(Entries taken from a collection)
--------------------------------
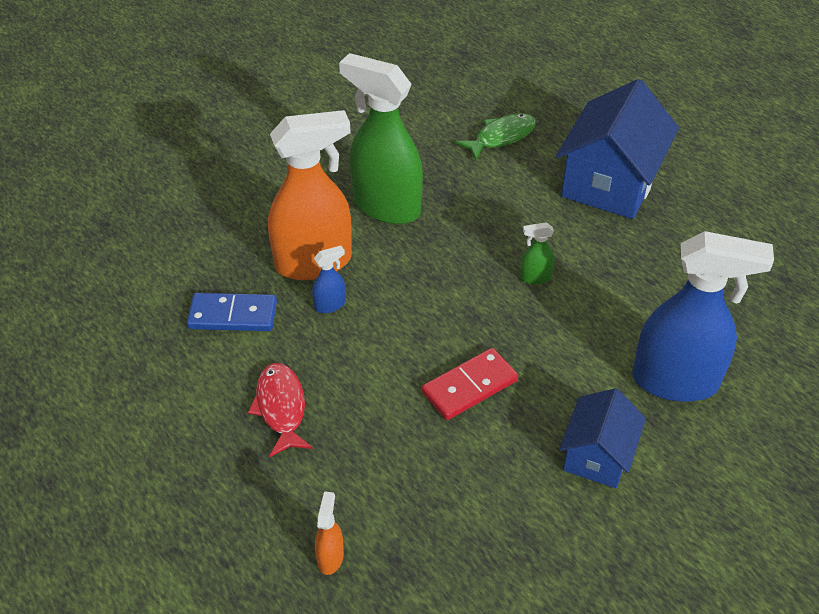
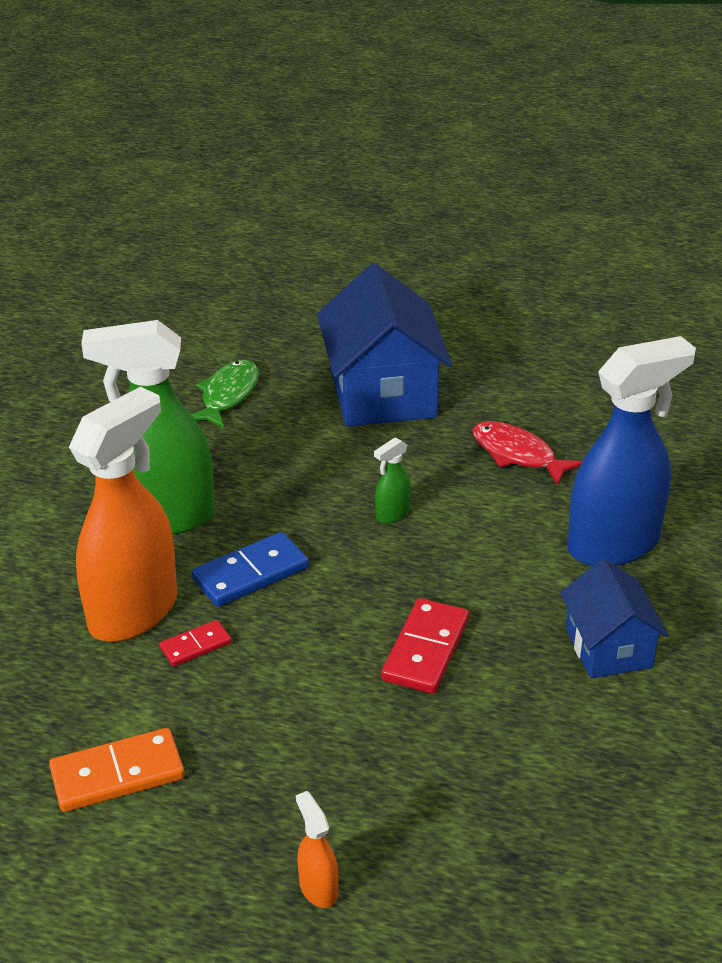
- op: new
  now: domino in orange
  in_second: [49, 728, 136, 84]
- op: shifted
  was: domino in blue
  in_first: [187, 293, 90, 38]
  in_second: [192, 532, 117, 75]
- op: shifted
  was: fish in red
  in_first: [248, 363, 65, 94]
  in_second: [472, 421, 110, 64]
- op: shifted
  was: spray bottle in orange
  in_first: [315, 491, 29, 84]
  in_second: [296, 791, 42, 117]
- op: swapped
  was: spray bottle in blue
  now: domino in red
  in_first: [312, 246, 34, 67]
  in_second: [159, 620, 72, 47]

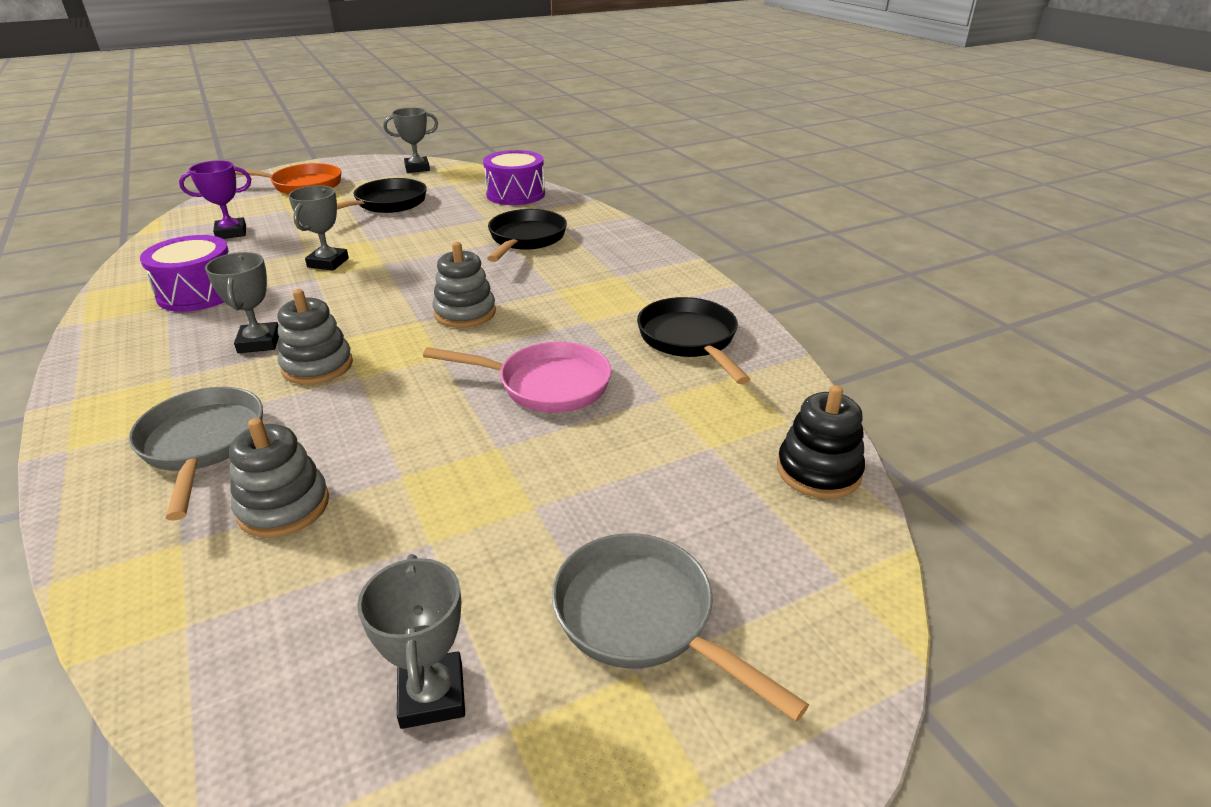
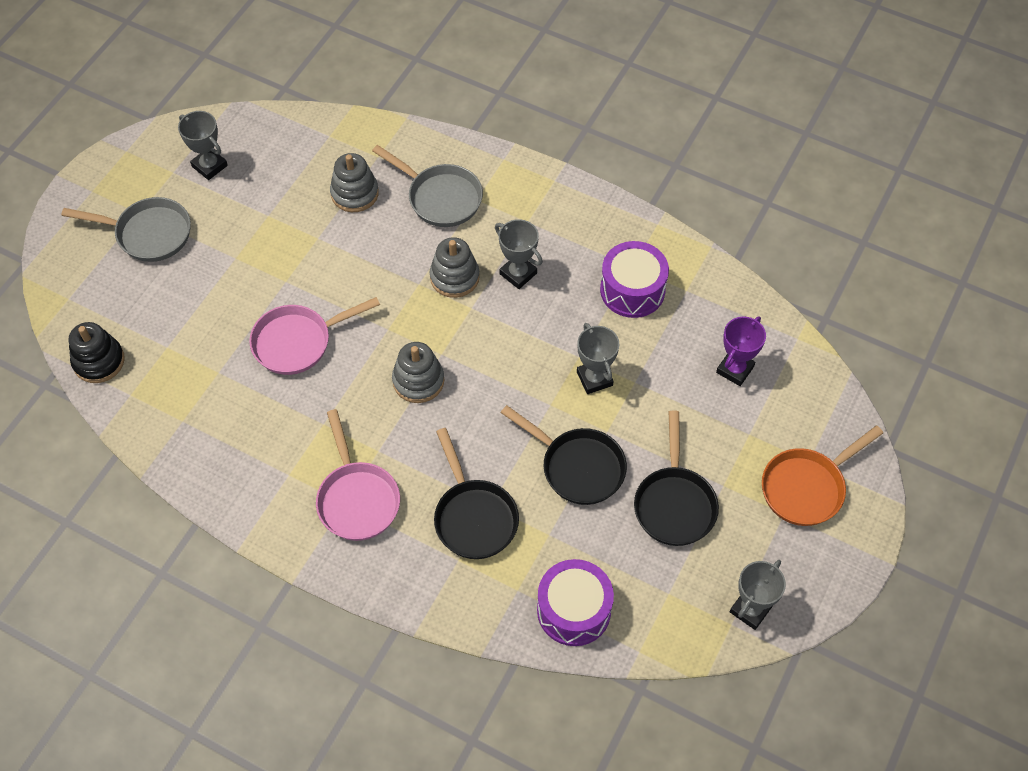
- op: new
  now: pan in pink
  in_second: [316, 409, 84, 132]
- op: shifted
  was: pan in black
  in_first: [637, 297, 113, 87]
  in_second: [501, 405, 126, 100]

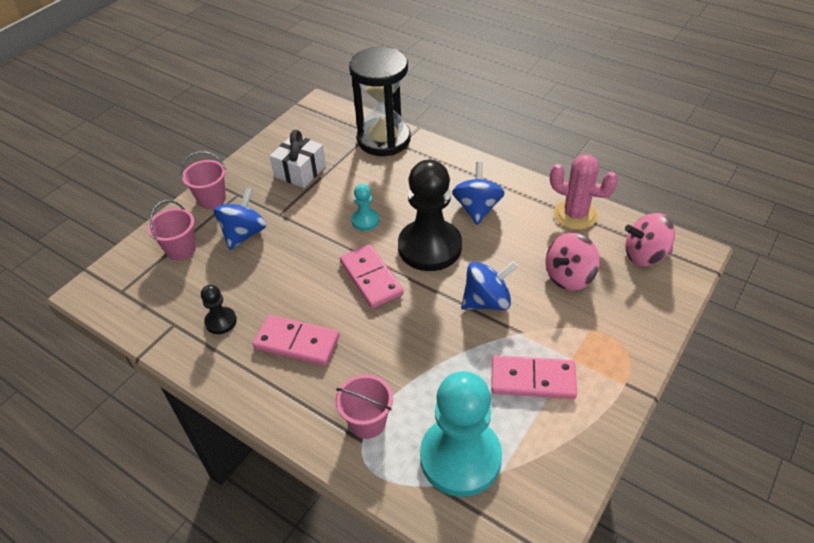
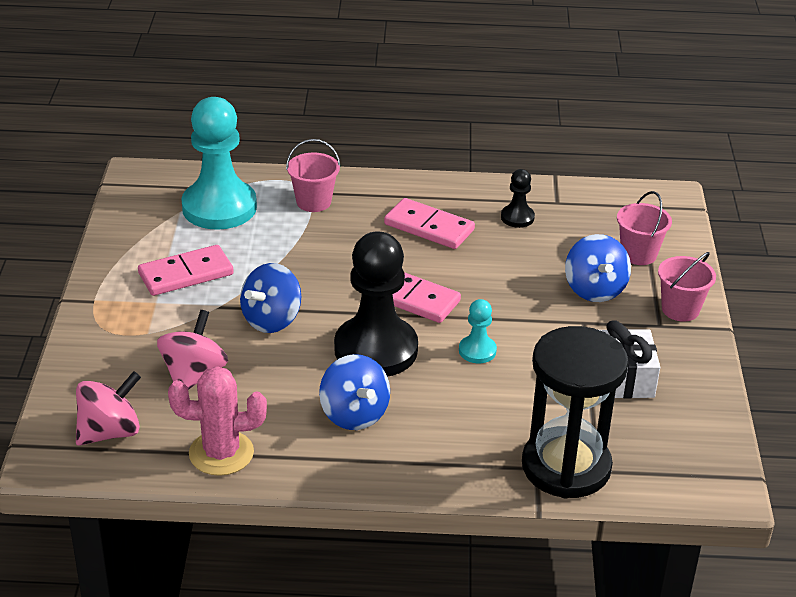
- op: rotated
  was: domino in pink
  in_first: [253, 315, 86, 51]
  in_second: [384, 198, 91, 51]
  clockwise: 45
--------------------------------
> [Action item]:
Take the data above and repeat it exactly, leaving each picture out.

> [Solution below]:
- op: new
  now: domino in orange
  in_second: [49, 728, 136, 84]
- op: shifted
  was: domino in blue
  in_first: [187, 293, 90, 38]
  in_second: [192, 532, 117, 75]
- op: shifted
  was: fish in red
  in_first: [248, 363, 65, 94]
  in_second: [472, 421, 110, 64]
- op: shifted
  was: spray bottle in orange
  in_first: [315, 491, 29, 84]
  in_second: [296, 791, 42, 117]
- op: swapped
  was: spray bottle in blue
  now: domino in red
  in_first: [312, 246, 34, 67]
  in_second: [159, 620, 72, 47]

- op: new
  now: pan in pink
  in_second: [316, 409, 84, 132]
- op: shifted
  was: pan in black
  in_first: [637, 297, 113, 87]
  in_second: [501, 405, 126, 100]

- op: rotated
  was: domino in pink
  in_first: [253, 315, 86, 51]
  in_second: [384, 198, 91, 51]
  clockwise: 45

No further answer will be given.